§ Exercise aim:
Look for the string "none" in the listing. Copy each line that has it.

Segment Open

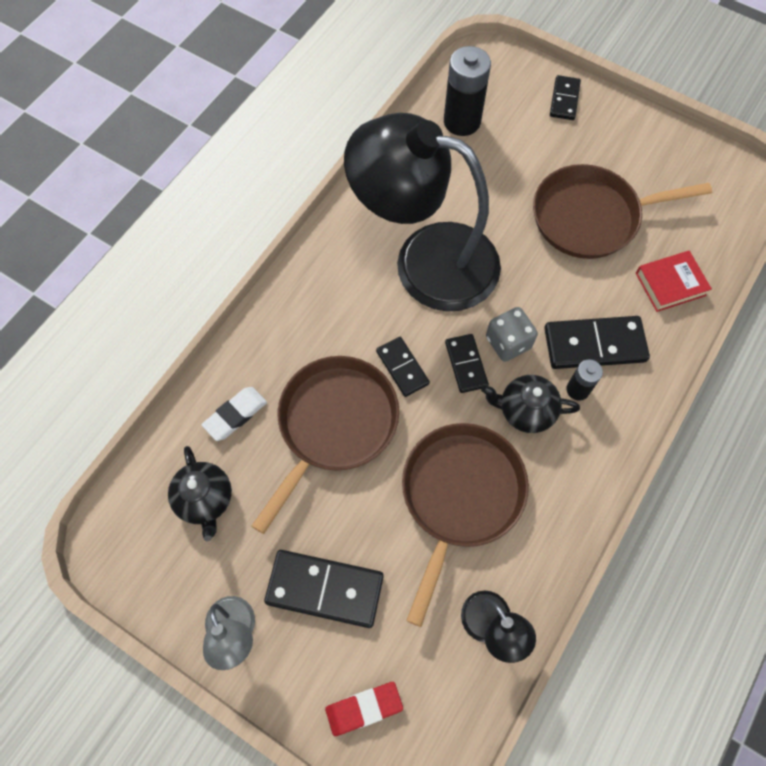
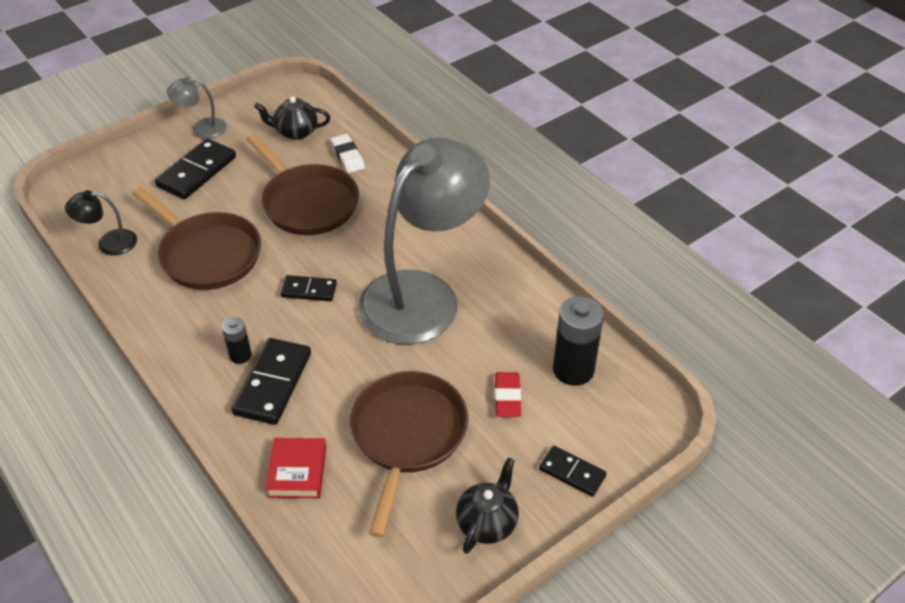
camera: 110 degrees right, 20 degrees down
red eraser [325,682,403,736] -> red eraser moved to [495,372,521,417]
black lamp [344,113,501,312] -> grey lamp [358,138,490,344]
black domino [376,337,430,397] -> none
black teapot [481,375,580,433] -> black teapot moved to [456,458,519,554]
grey dice [486,307,538,362] -> none

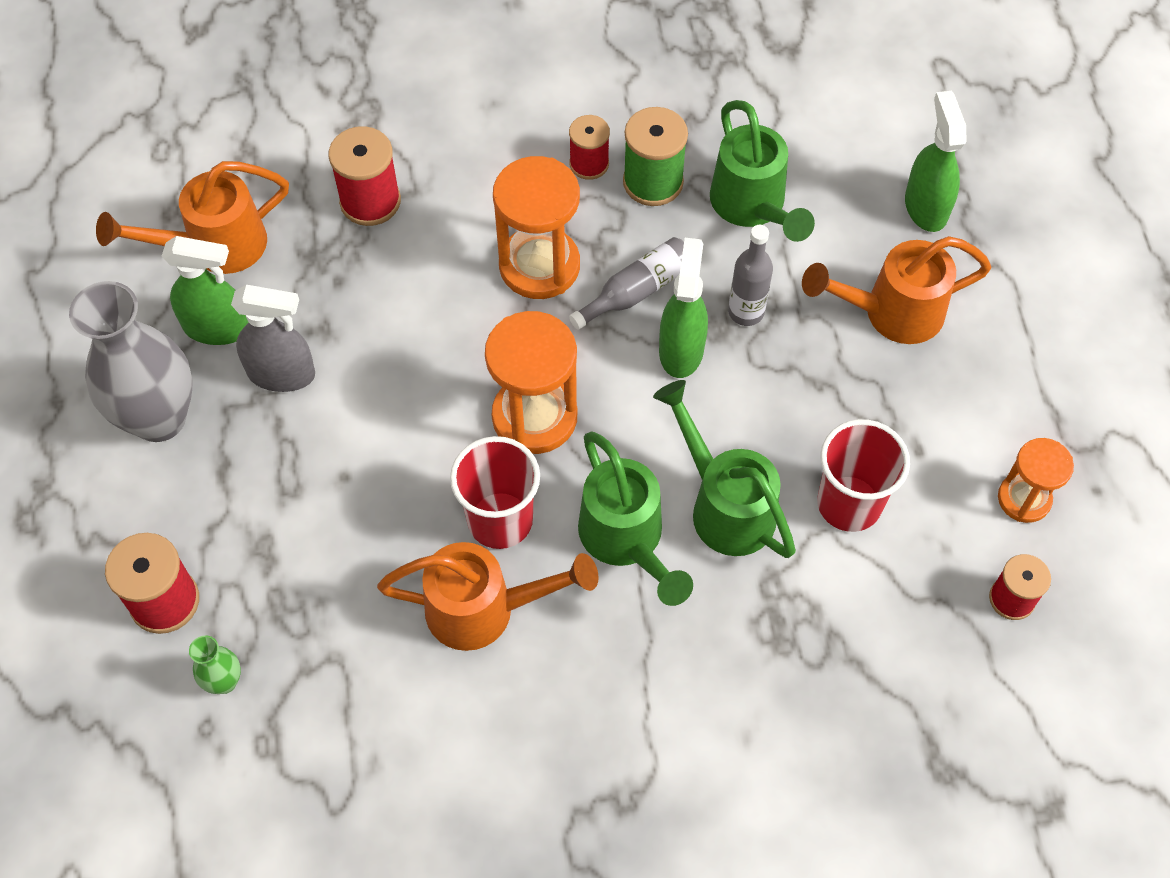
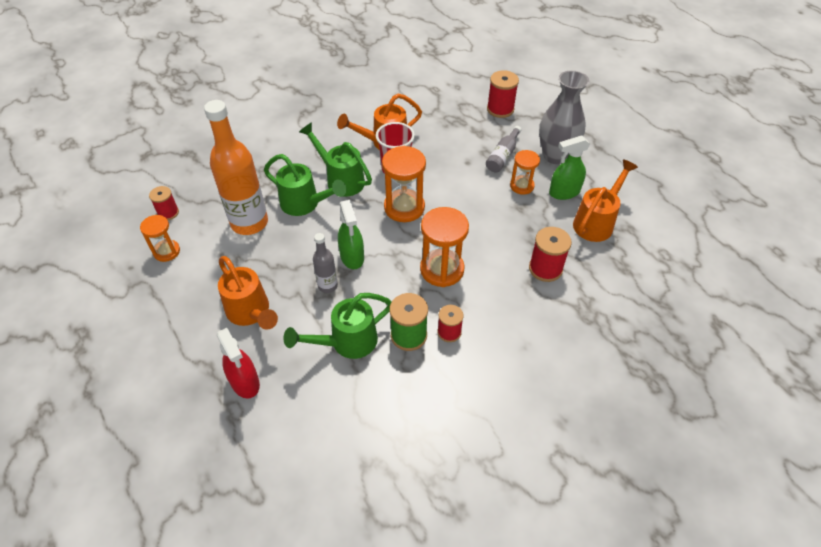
camera: 155 degrees right, 10 degrees down
green vase [189,635,241,694] -> none
grey spray bottle [231,285,315,392] -> orange hourglass [510,150,540,195]
grey bottle [569,237,684,330] -> grey bottle moved to [486,126,521,172]
green watering can [710,100,815,242] -> green watering can turned 75 degrees counterclockwise [284,293,392,359]
orange watering can [802,236,991,344] -> orange watering can turned 90 degrees clockwise [218,256,278,330]
red cup [817,419,910,532] -> orange bottle [204,100,268,235]
green spray bottle [905,91,967,232] -> red spray bottle [216,328,260,399]

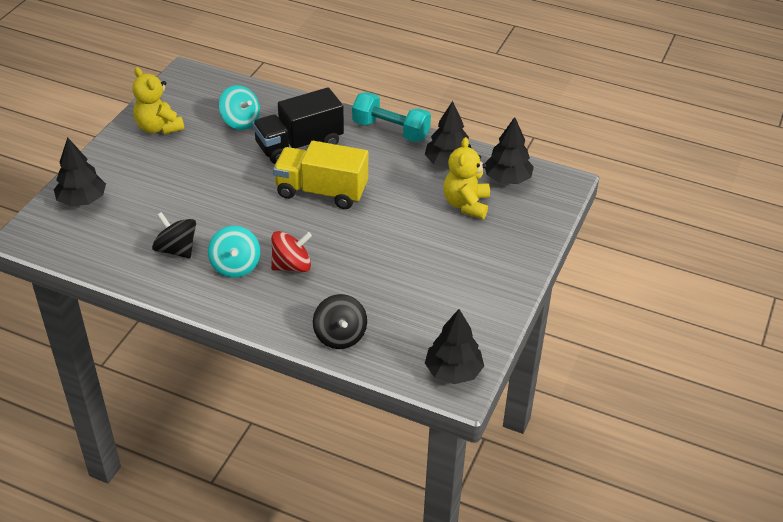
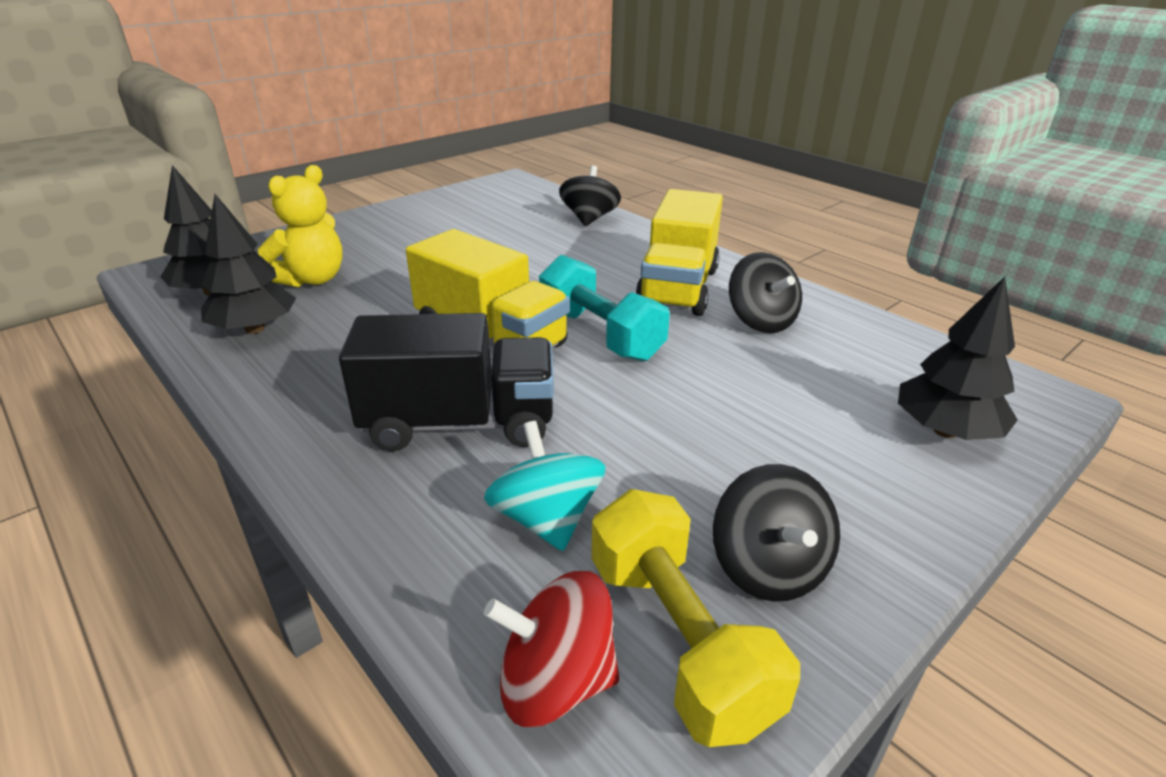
camera: 155 degrees left, 10 degrees down
yellow teddy bear [132,67,184,134] -> black spinning top [713,464,840,602]
turquoise spinning top [208,226,260,278] -> yellow truck [635,189,723,316]
red spinning top [271,231,312,272] -> red spinning top moved to [484,571,619,727]
turquoise dumbbell [352,92,431,142] -> turquoise dumbbell moved to [539,255,670,362]
black tree [425,309,484,384] -> none
none -> yellow dumbbell [591,489,800,747]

Segment Closed

§ Answer space:
black domino [376,337,430,397] -> none
grey dice [486,307,538,362] -> none
green vase [189,635,241,694] -> none
black tree [425,309,484,384] -> none
none -> yellow dumbbell [591,489,800,747]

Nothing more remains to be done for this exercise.